THE TASK> Beneath this line are the data; copy exactly the part of them that opens with the line containing "D102: diode 1N4001 (A RECT, K" and closes with the line containing "C5: 1uF (plus", and only that part.

START INPUT DATA

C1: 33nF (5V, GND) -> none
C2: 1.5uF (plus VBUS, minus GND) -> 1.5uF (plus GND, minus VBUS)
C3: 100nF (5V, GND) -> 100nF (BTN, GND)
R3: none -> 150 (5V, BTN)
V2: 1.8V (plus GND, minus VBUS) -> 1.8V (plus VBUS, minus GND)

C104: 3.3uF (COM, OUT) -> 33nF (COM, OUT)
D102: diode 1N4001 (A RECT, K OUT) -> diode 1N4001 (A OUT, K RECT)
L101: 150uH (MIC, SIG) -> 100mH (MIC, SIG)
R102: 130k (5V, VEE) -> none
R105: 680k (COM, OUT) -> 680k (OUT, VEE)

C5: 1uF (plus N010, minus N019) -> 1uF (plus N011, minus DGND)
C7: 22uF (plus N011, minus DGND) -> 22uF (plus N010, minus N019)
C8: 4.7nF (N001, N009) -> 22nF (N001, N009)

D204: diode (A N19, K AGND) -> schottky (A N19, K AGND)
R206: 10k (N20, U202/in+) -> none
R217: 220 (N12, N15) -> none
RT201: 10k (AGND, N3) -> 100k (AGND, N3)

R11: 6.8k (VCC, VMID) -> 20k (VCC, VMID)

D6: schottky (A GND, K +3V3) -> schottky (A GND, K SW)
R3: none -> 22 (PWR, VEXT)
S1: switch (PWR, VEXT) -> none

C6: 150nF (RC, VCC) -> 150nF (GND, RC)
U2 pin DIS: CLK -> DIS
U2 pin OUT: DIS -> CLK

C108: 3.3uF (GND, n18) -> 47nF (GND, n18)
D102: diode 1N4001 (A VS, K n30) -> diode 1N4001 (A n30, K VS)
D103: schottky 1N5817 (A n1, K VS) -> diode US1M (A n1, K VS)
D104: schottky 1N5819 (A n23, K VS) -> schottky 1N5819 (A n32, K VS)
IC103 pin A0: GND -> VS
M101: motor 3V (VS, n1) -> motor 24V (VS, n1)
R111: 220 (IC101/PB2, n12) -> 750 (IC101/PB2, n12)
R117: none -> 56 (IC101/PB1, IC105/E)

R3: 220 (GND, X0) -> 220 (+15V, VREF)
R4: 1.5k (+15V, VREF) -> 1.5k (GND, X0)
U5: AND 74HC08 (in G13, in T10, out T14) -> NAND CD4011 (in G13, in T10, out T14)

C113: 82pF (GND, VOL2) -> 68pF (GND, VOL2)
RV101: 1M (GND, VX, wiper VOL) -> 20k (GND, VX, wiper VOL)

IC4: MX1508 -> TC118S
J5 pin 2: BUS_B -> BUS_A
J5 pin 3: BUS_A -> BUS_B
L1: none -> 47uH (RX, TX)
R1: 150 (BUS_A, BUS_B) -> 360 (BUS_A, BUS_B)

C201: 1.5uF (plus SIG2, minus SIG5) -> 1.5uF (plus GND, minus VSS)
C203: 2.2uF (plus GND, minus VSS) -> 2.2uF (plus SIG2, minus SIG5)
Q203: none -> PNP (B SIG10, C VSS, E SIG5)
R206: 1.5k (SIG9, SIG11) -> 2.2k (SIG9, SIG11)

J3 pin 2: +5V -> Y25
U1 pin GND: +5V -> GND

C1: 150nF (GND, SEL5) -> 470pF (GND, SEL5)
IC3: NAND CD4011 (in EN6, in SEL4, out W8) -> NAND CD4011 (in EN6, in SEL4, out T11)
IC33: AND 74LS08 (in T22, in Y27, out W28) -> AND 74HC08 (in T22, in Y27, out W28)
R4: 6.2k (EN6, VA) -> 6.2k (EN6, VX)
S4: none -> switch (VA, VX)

END INPUT DATA

ANSWER BOX>
D102: diode 1N4001 (A RECT, K OUT) -> diode 1N4001 (A OUT, K RECT)
L101: 150uH (MIC, SIG) -> 100mH (MIC, SIG)
R102: 130k (5V, VEE) -> none
R105: 680k (COM, OUT) -> 680k (OUT, VEE)

C5: 1uF (plus N010, minus N019) -> 1uF (plus N011, minus DGND)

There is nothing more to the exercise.